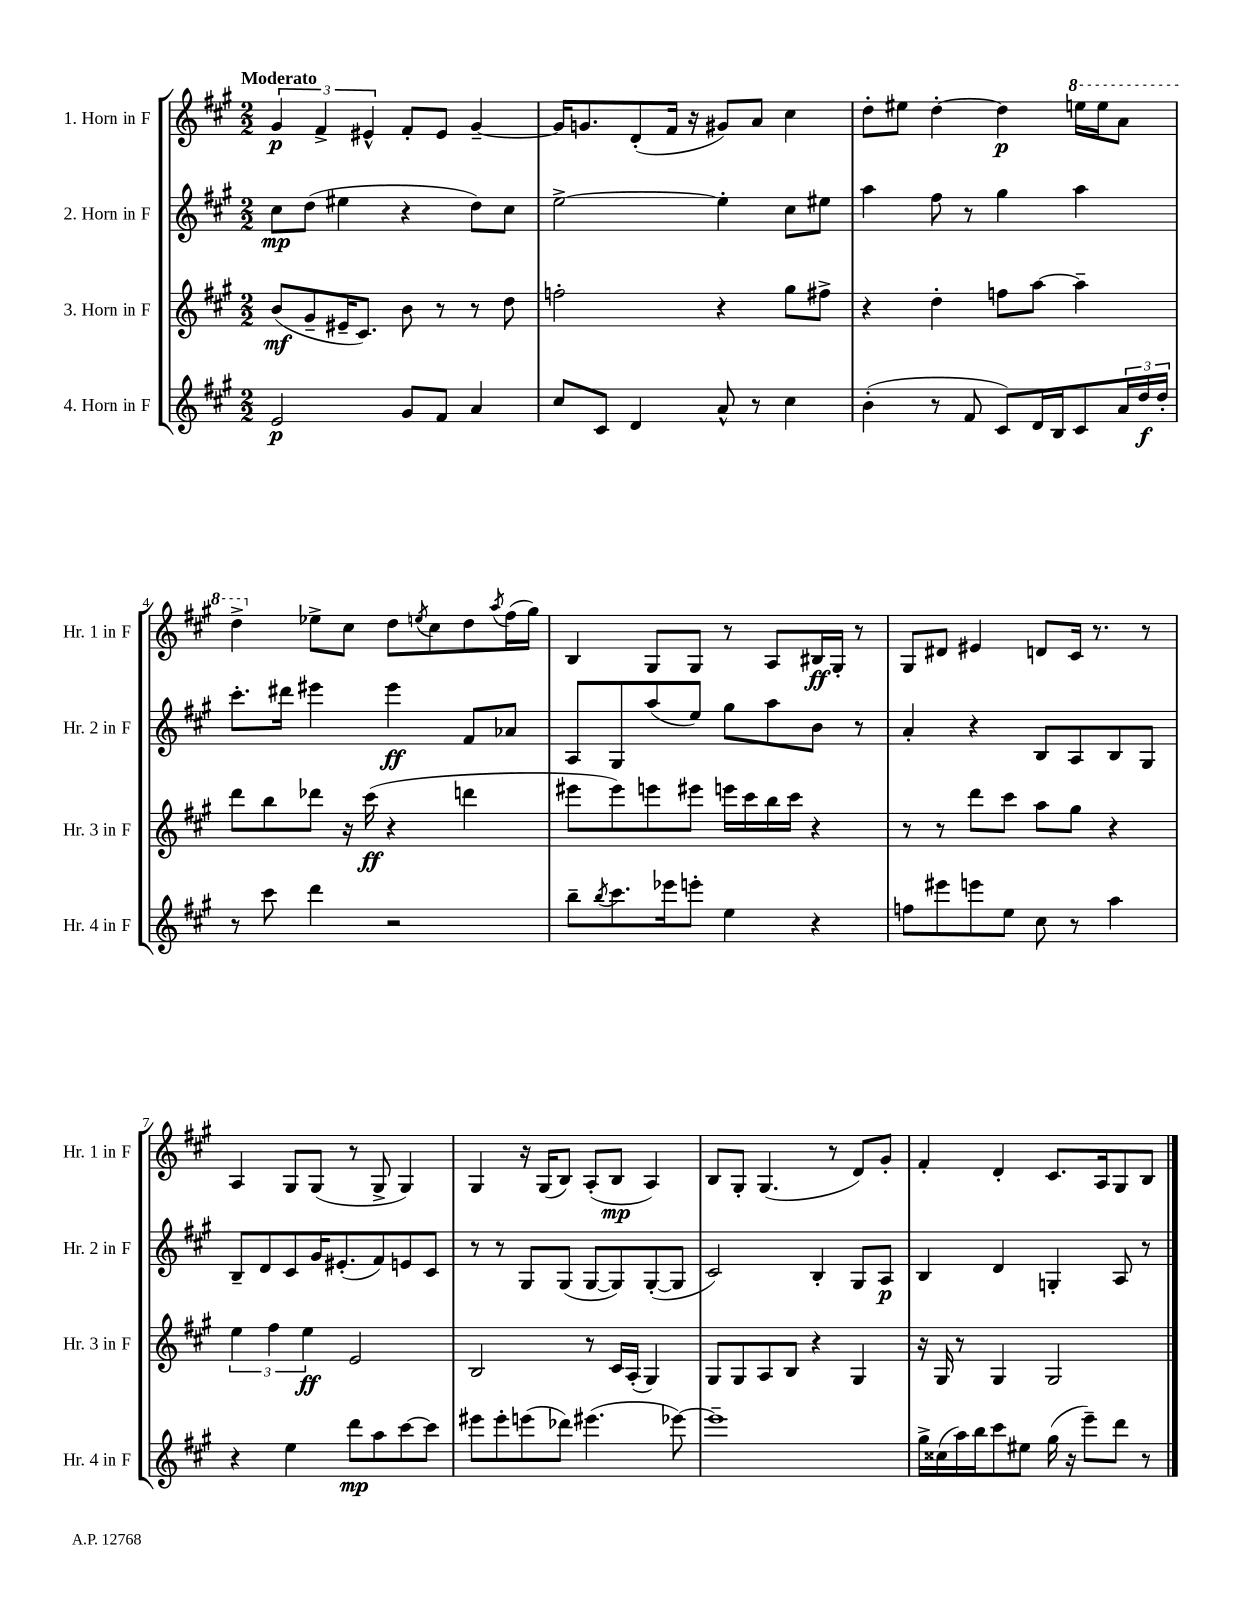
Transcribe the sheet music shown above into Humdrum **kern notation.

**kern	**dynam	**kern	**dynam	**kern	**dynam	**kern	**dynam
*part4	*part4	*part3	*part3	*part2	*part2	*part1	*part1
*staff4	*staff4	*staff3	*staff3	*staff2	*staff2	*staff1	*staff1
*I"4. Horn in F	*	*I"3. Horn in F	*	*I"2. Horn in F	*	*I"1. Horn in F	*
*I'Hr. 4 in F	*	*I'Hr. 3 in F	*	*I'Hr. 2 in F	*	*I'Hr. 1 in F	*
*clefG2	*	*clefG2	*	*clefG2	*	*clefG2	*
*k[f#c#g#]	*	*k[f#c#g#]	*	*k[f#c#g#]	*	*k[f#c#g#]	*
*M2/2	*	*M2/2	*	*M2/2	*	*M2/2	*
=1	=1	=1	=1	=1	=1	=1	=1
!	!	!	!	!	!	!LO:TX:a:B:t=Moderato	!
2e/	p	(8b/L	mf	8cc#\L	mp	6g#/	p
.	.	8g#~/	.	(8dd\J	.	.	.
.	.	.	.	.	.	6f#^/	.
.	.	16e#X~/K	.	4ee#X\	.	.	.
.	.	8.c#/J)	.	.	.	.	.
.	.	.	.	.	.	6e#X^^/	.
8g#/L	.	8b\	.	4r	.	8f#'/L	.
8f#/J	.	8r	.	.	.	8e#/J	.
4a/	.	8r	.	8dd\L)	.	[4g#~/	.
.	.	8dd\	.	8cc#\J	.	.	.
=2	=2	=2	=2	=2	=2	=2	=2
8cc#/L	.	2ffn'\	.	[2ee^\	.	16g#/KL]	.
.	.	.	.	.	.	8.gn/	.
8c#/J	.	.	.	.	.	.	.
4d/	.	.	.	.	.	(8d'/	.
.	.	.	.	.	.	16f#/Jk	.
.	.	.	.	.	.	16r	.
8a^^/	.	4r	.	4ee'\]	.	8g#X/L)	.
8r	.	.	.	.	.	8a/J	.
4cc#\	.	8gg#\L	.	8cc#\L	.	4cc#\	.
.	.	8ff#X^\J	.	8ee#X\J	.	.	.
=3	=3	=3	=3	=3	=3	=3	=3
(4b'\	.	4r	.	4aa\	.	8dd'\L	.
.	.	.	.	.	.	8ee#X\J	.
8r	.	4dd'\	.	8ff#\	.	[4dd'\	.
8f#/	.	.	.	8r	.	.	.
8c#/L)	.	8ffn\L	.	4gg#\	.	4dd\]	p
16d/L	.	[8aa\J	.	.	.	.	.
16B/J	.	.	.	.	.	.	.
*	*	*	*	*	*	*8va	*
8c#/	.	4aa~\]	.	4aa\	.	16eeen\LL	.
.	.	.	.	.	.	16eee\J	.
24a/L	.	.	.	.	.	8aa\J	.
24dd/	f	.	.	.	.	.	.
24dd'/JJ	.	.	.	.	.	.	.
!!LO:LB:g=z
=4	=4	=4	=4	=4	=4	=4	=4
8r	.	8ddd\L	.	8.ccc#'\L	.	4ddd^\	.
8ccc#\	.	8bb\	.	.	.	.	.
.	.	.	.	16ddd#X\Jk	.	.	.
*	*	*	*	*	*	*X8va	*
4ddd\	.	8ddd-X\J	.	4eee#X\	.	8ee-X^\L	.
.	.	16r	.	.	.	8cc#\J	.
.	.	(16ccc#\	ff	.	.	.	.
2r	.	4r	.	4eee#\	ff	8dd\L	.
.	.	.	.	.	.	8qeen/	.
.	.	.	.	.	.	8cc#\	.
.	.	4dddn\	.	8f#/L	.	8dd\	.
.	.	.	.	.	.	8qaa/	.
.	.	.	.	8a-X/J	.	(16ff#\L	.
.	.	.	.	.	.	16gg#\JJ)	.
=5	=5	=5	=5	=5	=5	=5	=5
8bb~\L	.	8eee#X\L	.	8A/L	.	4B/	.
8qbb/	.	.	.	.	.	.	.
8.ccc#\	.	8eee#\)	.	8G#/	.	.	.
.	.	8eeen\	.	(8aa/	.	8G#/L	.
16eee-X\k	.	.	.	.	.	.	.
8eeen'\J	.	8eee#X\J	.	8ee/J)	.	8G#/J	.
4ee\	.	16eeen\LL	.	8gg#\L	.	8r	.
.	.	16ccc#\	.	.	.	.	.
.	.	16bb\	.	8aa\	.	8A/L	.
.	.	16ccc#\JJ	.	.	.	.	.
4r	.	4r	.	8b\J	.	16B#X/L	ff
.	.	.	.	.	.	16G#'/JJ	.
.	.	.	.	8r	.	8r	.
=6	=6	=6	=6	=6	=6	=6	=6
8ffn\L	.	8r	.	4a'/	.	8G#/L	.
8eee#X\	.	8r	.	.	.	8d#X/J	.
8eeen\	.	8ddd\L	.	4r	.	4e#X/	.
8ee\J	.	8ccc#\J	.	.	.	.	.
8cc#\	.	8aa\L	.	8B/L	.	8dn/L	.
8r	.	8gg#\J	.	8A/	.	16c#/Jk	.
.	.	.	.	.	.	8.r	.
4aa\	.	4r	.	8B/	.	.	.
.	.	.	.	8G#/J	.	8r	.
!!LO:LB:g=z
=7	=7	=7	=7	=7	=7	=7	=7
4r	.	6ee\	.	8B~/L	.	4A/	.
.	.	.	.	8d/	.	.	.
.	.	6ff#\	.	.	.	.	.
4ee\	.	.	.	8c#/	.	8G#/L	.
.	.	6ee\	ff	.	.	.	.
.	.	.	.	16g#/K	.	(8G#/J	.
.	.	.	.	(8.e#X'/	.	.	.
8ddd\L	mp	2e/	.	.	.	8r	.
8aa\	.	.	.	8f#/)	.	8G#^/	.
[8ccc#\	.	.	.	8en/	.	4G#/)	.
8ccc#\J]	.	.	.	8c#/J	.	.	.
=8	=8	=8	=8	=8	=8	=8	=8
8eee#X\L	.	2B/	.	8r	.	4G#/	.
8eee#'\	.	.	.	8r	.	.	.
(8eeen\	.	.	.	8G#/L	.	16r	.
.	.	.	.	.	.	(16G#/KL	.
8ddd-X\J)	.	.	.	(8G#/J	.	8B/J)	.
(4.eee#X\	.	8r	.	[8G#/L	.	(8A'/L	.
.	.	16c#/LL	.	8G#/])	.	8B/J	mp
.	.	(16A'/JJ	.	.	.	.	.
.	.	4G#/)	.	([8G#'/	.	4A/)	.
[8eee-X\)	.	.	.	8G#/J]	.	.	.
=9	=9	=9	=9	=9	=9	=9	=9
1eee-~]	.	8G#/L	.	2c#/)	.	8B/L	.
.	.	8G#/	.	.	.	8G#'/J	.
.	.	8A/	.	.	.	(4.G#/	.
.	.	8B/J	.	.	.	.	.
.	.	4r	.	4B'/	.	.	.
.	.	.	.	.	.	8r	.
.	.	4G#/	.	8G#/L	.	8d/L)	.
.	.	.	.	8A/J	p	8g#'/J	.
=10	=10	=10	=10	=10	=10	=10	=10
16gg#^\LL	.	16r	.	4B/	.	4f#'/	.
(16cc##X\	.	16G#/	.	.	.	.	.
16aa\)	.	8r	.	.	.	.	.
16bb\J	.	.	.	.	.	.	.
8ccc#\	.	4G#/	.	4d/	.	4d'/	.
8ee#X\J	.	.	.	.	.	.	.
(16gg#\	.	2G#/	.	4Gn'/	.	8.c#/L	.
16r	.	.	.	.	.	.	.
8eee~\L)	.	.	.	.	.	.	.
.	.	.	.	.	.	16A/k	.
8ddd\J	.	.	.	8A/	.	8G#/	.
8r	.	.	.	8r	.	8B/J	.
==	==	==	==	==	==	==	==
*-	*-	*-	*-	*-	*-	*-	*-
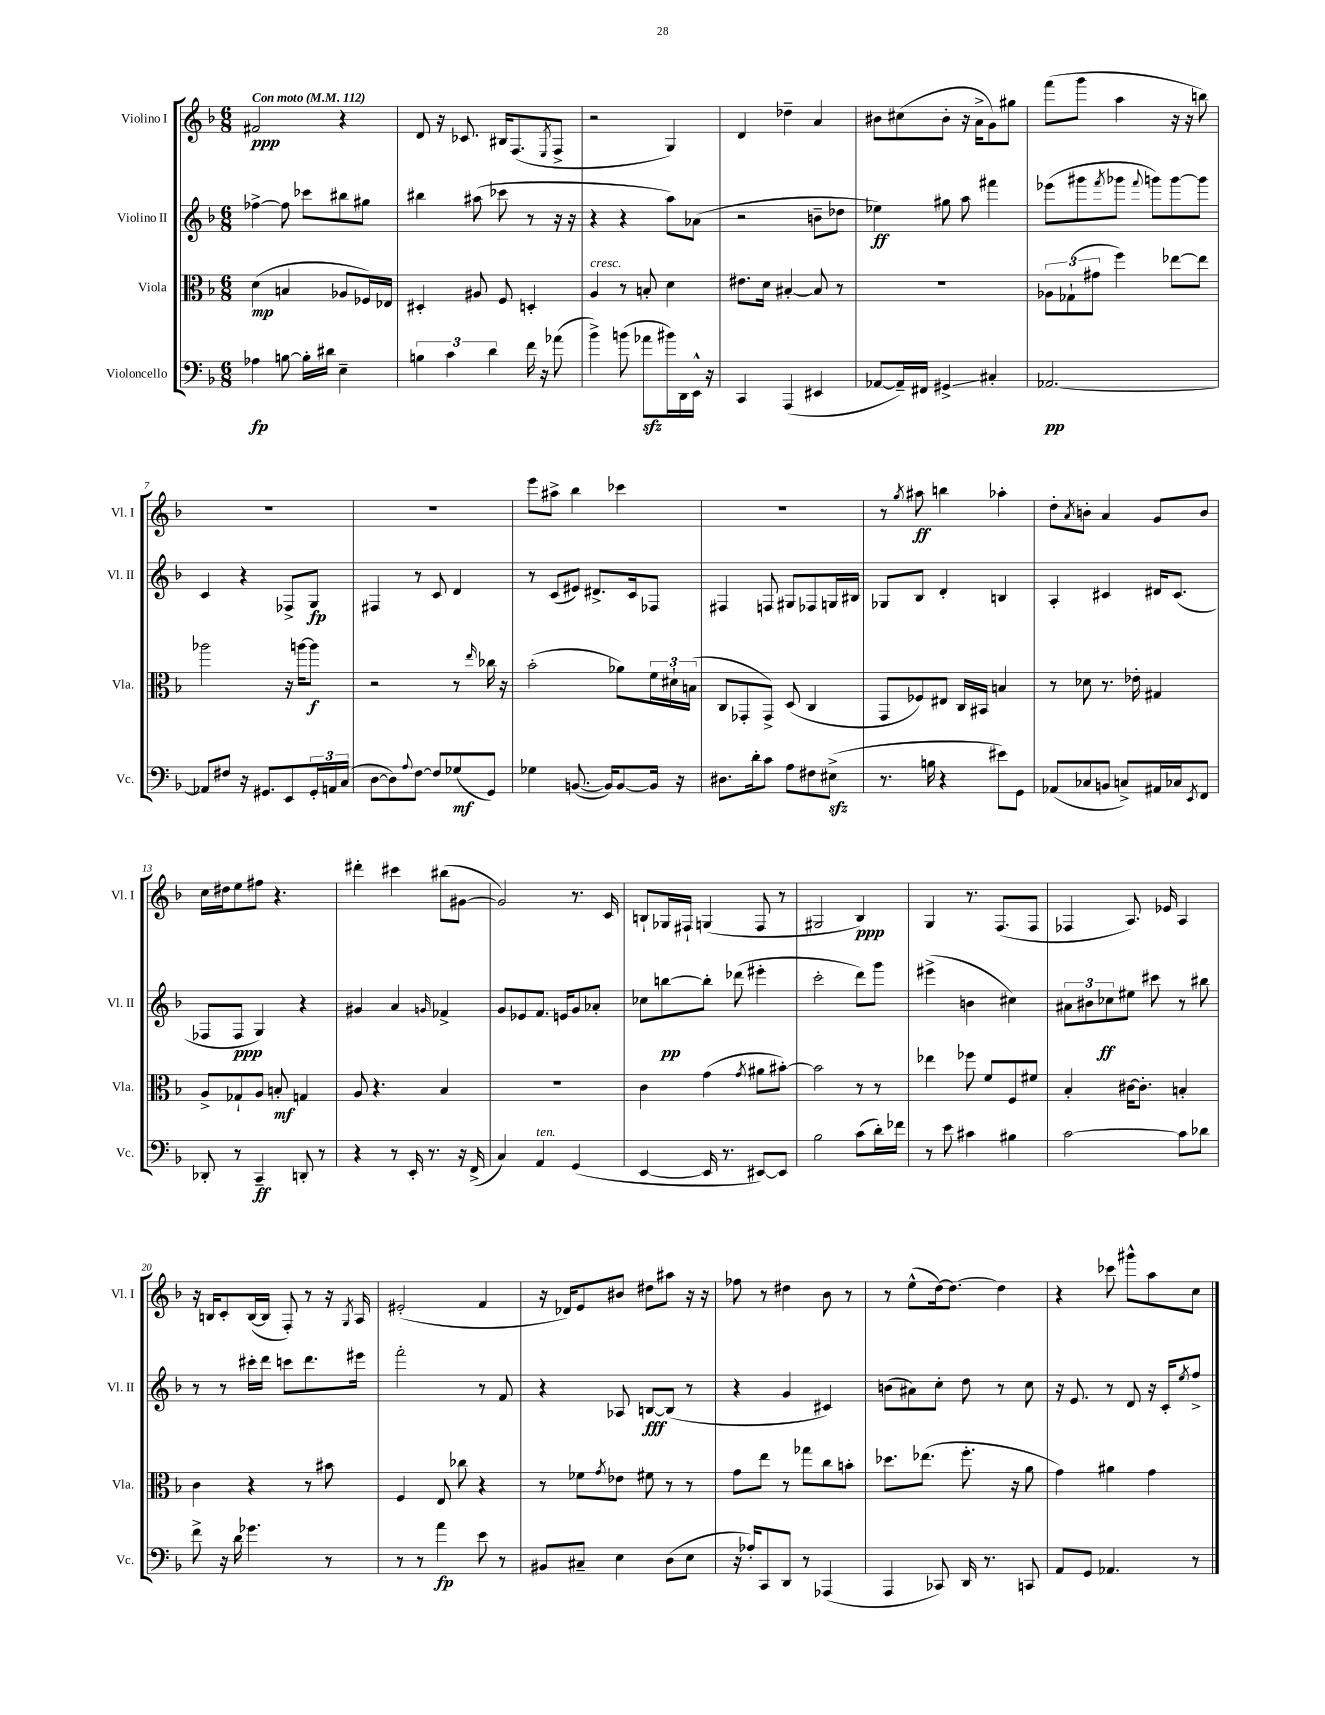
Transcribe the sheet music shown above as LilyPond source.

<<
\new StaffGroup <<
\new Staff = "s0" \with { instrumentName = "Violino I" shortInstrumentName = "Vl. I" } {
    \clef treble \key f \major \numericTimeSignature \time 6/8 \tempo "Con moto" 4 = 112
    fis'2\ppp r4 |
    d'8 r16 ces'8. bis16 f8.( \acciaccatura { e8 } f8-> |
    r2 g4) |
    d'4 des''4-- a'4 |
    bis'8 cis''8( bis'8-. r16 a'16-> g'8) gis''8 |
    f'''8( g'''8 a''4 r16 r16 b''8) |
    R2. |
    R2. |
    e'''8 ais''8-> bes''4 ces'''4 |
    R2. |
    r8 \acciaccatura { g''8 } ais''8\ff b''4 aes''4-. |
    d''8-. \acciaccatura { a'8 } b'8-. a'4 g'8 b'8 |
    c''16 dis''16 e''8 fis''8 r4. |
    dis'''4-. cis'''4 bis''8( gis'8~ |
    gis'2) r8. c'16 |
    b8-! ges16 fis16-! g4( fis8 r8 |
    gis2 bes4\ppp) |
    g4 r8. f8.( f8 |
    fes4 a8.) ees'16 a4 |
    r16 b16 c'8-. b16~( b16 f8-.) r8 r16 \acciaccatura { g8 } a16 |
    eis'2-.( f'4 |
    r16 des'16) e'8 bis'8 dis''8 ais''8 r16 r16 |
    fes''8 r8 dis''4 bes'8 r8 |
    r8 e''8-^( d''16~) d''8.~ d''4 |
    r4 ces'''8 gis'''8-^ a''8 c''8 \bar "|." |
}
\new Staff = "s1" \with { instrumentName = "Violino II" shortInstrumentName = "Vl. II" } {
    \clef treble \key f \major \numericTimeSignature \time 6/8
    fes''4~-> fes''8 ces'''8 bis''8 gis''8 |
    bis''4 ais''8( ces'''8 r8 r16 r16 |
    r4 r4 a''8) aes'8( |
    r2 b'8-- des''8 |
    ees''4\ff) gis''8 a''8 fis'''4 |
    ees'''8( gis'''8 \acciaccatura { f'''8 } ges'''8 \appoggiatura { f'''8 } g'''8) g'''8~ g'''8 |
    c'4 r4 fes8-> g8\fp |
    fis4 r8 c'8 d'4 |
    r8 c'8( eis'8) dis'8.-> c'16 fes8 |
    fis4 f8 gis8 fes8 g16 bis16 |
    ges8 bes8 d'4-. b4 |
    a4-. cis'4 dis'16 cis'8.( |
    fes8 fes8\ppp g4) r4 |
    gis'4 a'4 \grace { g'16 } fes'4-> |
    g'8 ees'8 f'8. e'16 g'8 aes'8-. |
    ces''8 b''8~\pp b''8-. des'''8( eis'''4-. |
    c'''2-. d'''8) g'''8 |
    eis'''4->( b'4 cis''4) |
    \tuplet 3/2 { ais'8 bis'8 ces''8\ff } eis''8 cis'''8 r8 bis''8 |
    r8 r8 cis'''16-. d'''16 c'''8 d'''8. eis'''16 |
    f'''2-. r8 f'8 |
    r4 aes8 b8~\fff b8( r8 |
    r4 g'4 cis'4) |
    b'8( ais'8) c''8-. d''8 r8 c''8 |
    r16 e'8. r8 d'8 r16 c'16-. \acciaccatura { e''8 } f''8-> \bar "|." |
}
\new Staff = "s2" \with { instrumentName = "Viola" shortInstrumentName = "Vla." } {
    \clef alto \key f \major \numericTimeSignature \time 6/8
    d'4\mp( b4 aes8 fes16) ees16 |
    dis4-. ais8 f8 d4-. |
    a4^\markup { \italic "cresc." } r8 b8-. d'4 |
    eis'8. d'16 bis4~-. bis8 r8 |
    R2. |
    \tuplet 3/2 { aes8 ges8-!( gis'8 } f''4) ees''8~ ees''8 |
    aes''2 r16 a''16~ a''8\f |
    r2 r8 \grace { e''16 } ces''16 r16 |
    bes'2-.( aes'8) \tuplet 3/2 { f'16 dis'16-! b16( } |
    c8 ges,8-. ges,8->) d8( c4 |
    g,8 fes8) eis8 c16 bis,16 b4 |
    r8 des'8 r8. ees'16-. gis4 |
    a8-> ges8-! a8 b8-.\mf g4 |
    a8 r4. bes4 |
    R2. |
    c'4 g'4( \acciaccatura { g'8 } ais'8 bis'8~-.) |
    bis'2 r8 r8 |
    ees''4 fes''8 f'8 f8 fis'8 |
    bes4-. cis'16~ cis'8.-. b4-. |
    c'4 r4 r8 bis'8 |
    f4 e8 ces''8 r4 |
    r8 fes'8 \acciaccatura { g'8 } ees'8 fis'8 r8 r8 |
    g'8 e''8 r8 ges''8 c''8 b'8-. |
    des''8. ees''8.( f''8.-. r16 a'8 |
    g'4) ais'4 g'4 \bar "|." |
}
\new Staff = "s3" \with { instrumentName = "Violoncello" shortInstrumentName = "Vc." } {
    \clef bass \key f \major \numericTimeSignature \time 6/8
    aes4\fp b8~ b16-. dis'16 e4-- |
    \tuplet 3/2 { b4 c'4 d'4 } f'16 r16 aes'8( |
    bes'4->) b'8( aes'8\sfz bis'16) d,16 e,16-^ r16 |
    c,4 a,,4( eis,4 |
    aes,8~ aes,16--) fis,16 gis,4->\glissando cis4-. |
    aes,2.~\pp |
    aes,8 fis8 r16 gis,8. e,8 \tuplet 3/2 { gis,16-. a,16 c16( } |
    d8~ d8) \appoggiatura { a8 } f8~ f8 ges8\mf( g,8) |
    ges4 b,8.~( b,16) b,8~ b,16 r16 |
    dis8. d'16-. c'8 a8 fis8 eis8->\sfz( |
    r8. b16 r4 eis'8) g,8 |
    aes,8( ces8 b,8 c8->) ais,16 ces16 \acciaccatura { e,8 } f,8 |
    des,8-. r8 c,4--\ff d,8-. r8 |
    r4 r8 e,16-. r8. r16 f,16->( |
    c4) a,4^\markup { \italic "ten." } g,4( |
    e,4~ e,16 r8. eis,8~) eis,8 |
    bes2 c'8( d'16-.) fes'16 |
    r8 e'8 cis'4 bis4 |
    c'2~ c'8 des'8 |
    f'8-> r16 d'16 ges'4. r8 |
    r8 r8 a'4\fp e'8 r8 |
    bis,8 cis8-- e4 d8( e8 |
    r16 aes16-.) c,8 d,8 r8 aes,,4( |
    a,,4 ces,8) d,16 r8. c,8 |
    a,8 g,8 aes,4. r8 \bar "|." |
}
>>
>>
◆ ◆ ◆ ◆
(EXERCISE OBJECTIVE): Pull out every line of the listing above that contains the string "markup", copying each line in full.

(OUTPUT):
    a4^\markup { \italic "cresc." } r8 b8-. d'4 |
    c4) a,4^\markup { \italic "ten." } g,4( |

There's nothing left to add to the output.